STUDY MATERIAL —

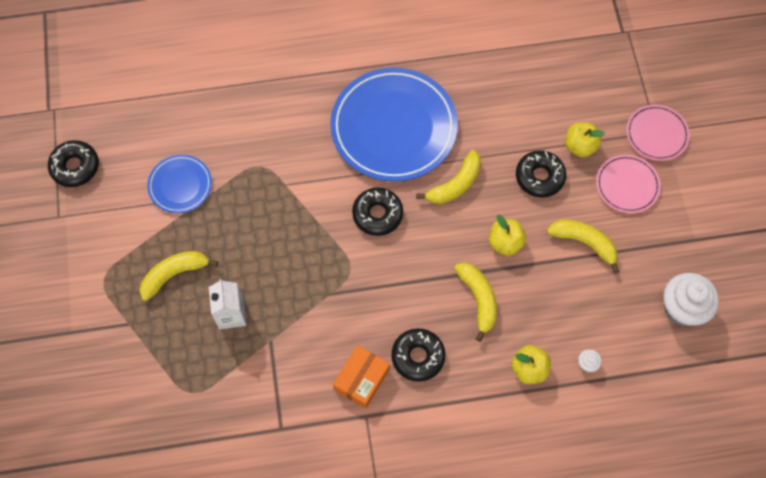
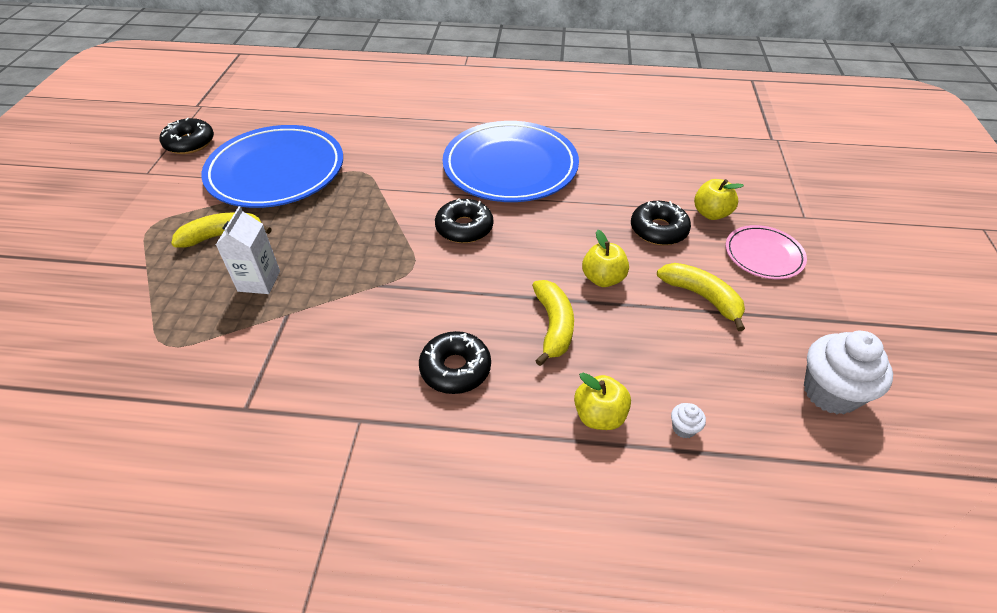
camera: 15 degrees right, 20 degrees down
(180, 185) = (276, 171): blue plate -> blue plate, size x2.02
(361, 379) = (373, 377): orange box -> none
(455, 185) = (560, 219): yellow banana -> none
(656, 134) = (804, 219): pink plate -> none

---

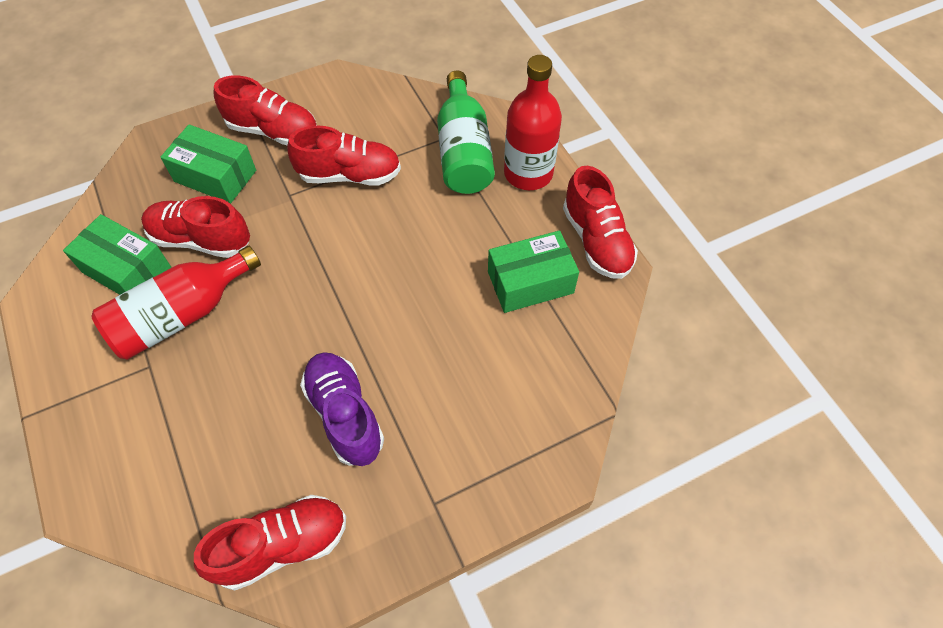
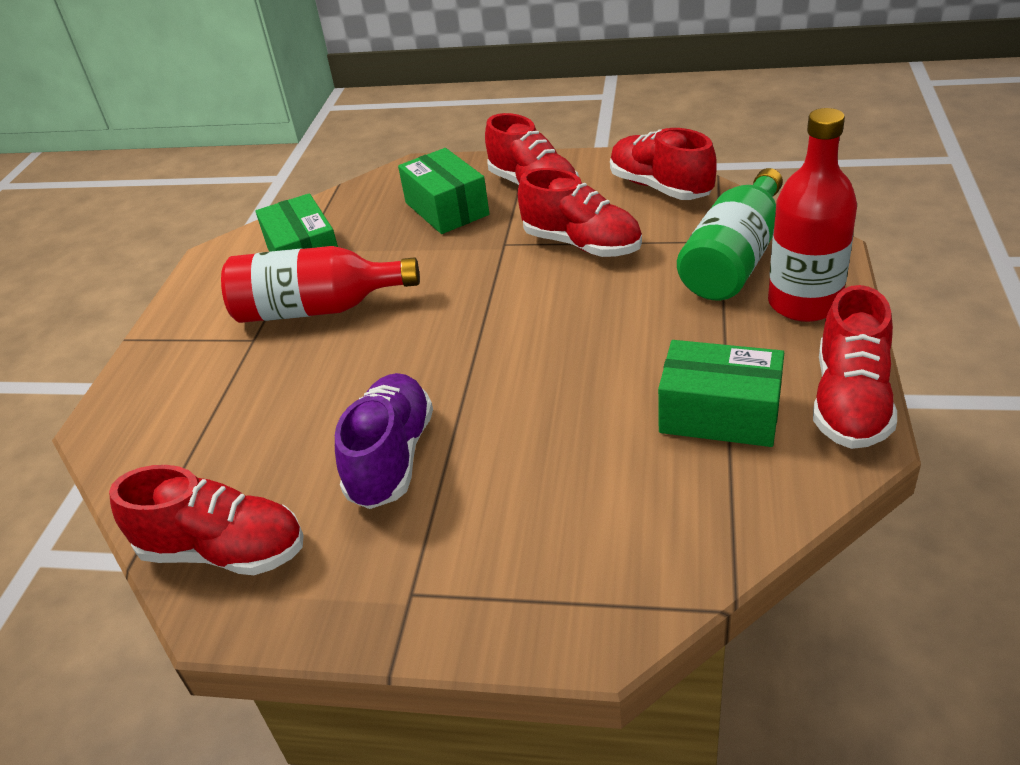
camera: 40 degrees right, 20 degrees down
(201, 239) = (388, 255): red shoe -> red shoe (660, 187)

ASSIGNMENT — From the line holding "camera: 15 degrees right, 20 degrees down" to the line holding "(656, 134) = (804, 219): pink plate -> none", inclusive, restate each line above exactly as written.

ANSWER TO THIS PROBLEM —
camera: 15 degrees right, 20 degrees down
(180, 185) = (276, 171): blue plate -> blue plate, size x2.02
(361, 379) = (373, 377): orange box -> none
(455, 185) = (560, 219): yellow banana -> none
(656, 134) = (804, 219): pink plate -> none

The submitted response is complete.